(Spatial reasoning data)
****

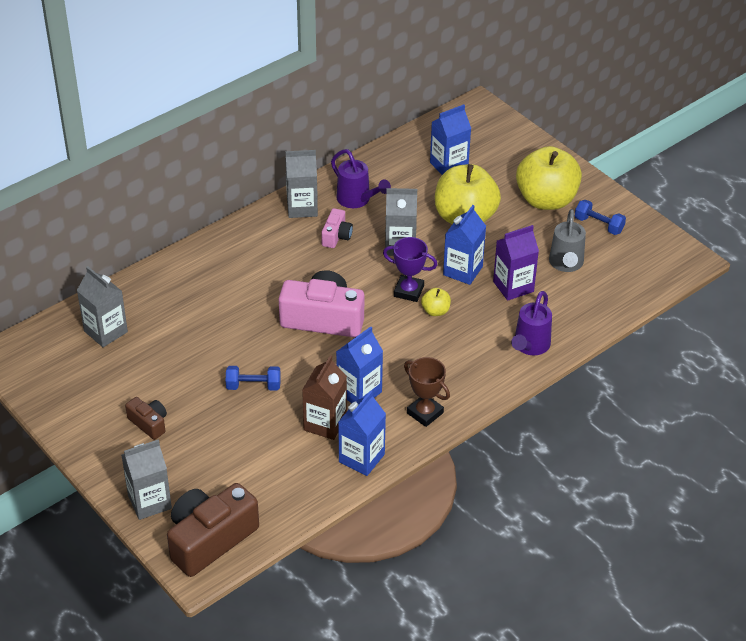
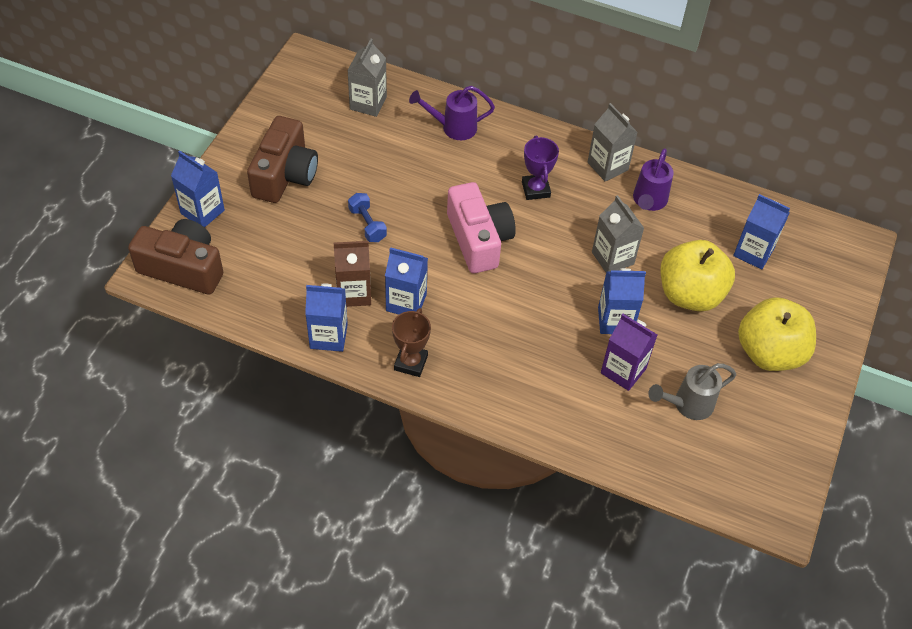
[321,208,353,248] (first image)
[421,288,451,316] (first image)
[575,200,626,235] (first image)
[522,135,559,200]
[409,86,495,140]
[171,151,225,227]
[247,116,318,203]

****

▶ Exercise details
Pictures aside, restate all of the entries exactly.

▶ Output for this exercise
[321,208,353,248] (first image)
[421,288,451,316] (first image)
[575,200,626,235] (first image)
[522,135,559,200]
[409,86,495,140]
[171,151,225,227]
[247,116,318,203]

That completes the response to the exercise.